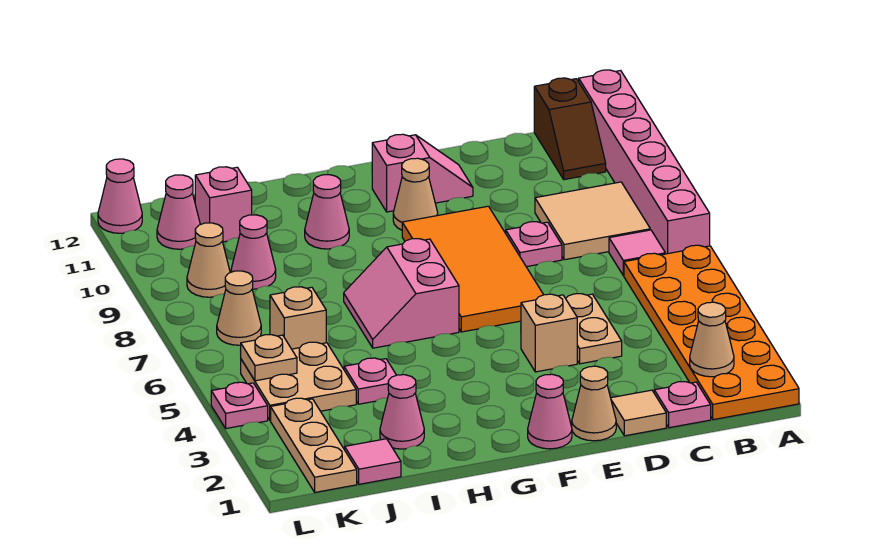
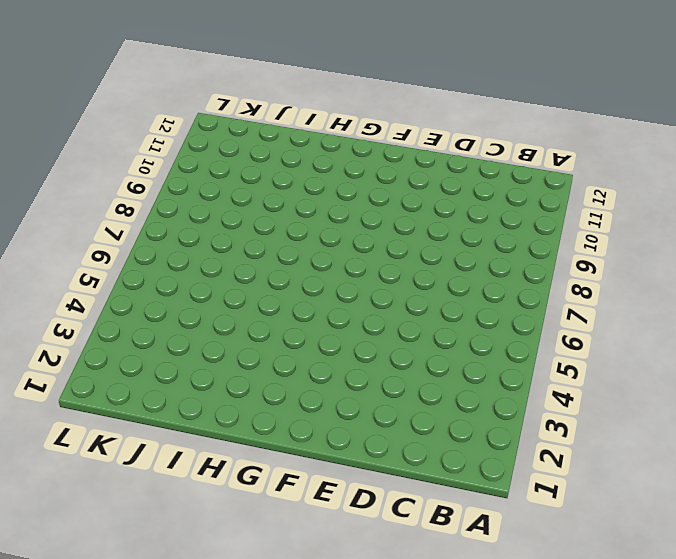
none -> orange plate A1:B6 level 1
none -> pink brick A7:A12 level 1
none -> pink tile B7 level 1
none -> tan tile B8:C9 level 1

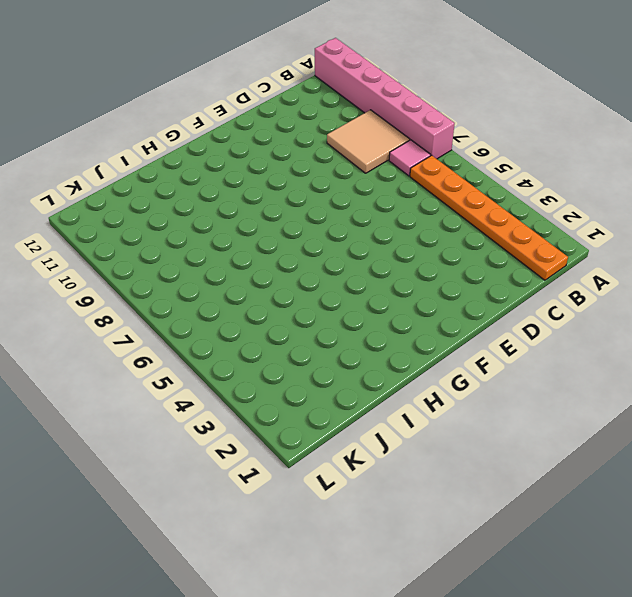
orange plate B1:B6 level 1 -> orange plate A1:B6 level 1
none -> brown slope B11:B12 level 1 top 12
none -> pink plate C1 level 1
none -> tan tile D1 level 1
none -> tan plate D4:D5 level 1

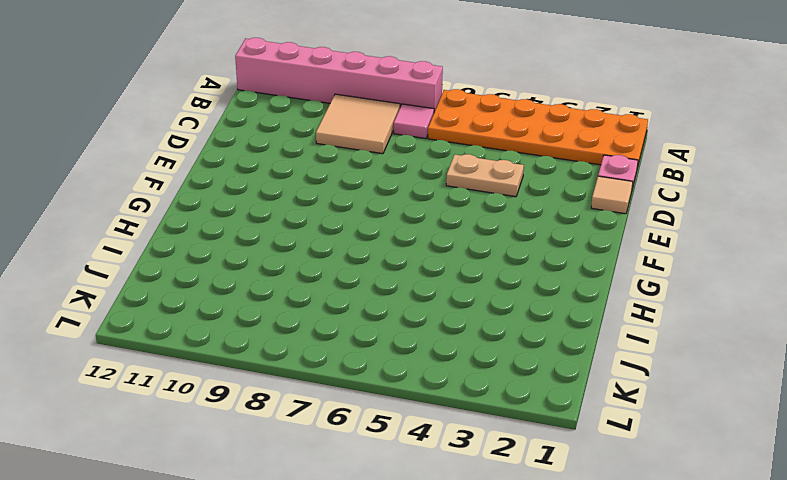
none -> brown slope B11:B12 level 1 top 12
none -> pink plate D8 level 1
none -> tan cone E1 level 1
none -> tan brick E4 level 1

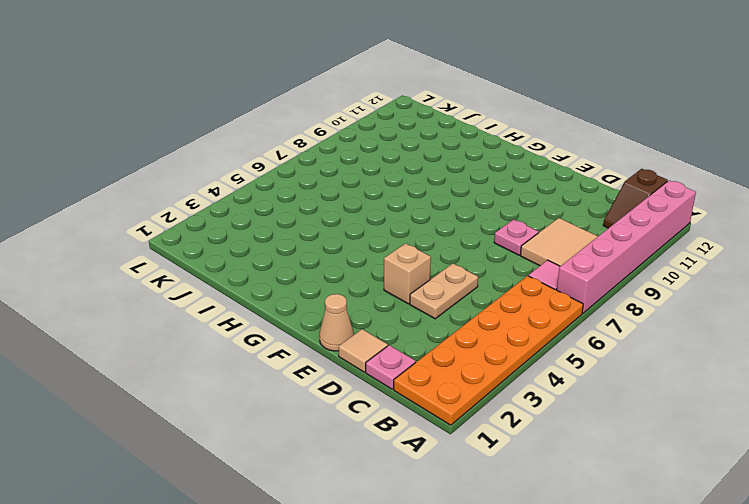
none -> orange tile E6:F9 level 1
none -> pink slope E11:F11 level 1 top F
none -> pink cone F1 level 1
none -> tan cone F10 level 1

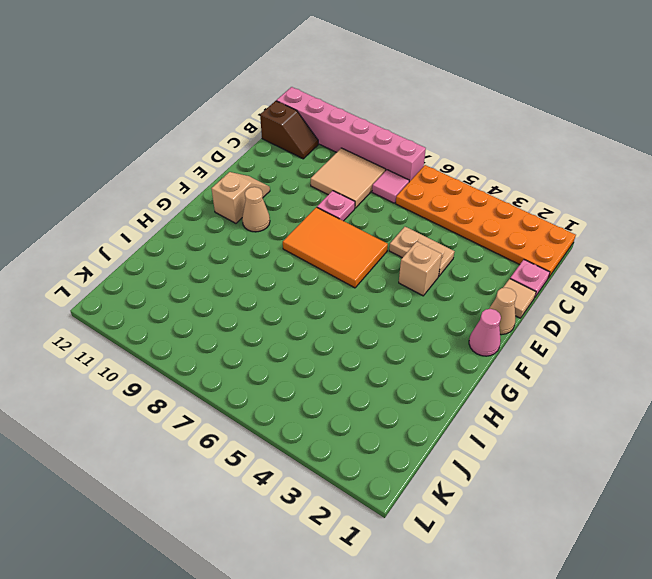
orange tile E6:F8 level 1 -> orange tile E6:F9 level 1
tan slope E11:F11 level 1 top F -> pink slope E11:F11 level 1 top F
none -> pink slope G6:H7 level 1 top G
none -> pink cone H10 level 1
none -> pink cone I2 level 1
none -> pink plate I4 level 1

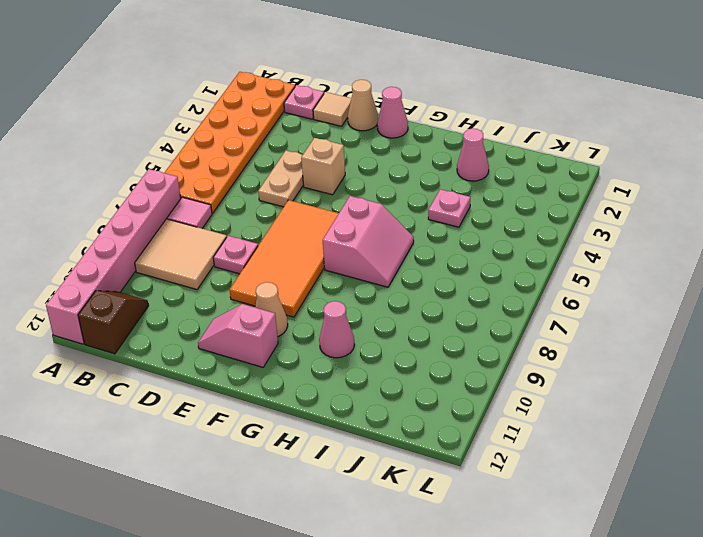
none -> pink tile J1 level 1
none -> tan plate J4:K5 level 1
none -> tan brick J6 level 1
none -> pink cone J9 level 1

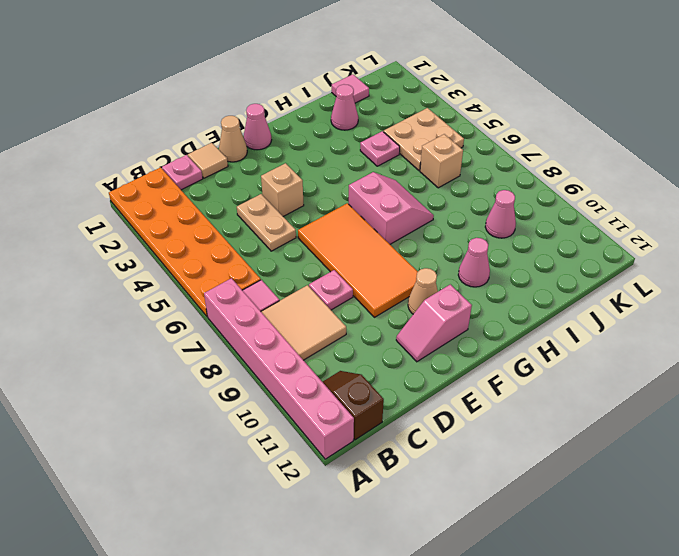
none -> pink brick J11 level 1
none -> tan plate K1:K3 level 1
none -> tan cone K7 level 1
none -> tan cone K9 level 1

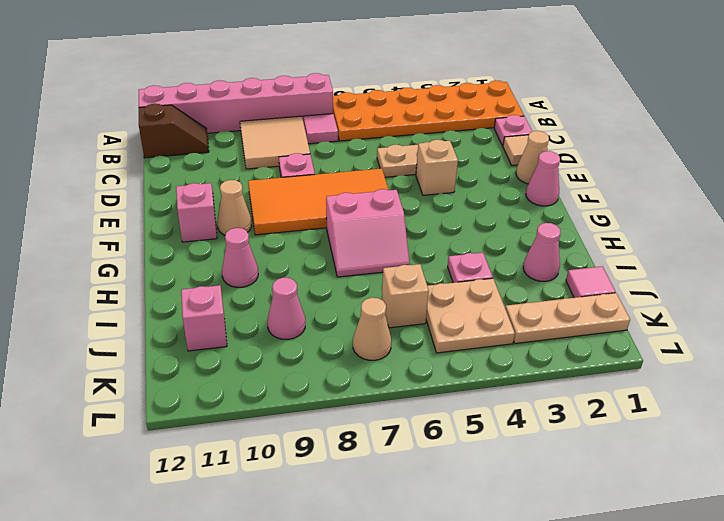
none -> tan cone K9 level 1
none -> pink cone K11 level 1
none -> pink plate L4 level 1
none -> pink cone L12 level 1

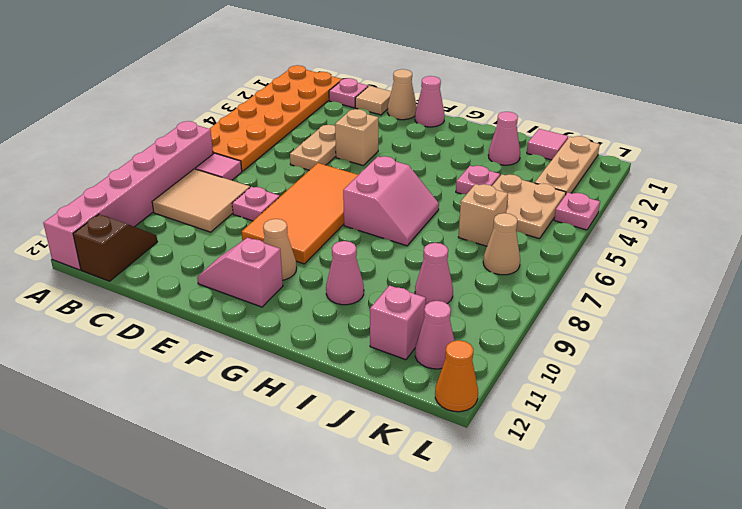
orange cone L12 level 1 -> pink cone L12 level 1
none -> tan cone K9 level 1
none -> tan cone B2 level 2
none -> tan plate K5 level 2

··········

(Work request): With the pictures excluded, restate word for word each line from the one that contains "none -> pink plate C1 level 1" through the last line of the listing above.

(Answer to this task):
none -> pink plate C1 level 1
none -> tan tile D1 level 1
none -> tan plate D4:D5 level 1

none -> brown slope B11:B12 level 1 top 12
none -> pink plate D8 level 1
none -> tan cone E1 level 1
none -> tan brick E4 level 1

none -> orange tile E6:F9 level 1
none -> pink slope E11:F11 level 1 top F
none -> pink cone F1 level 1
none -> tan cone F10 level 1

orange tile E6:F8 level 1 -> orange tile E6:F9 level 1
tan slope E11:F11 level 1 top F -> pink slope E11:F11 level 1 top F
none -> pink slope G6:H7 level 1 top G
none -> pink cone H10 level 1
none -> pink cone I2 level 1
none -> pink plate I4 level 1

none -> pink tile J1 level 1
none -> tan plate J4:K5 level 1
none -> tan brick J6 level 1
none -> pink cone J9 level 1

none -> pink brick J11 level 1
none -> tan plate K1:K3 level 1
none -> tan cone K7 level 1
none -> tan cone K9 level 1

none -> tan cone K9 level 1
none -> pink cone K11 level 1
none -> pink plate L4 level 1
none -> pink cone L12 level 1

orange cone L12 level 1 -> pink cone L12 level 1
none -> tan cone K9 level 1
none -> tan cone B2 level 2
none -> tan plate K5 level 2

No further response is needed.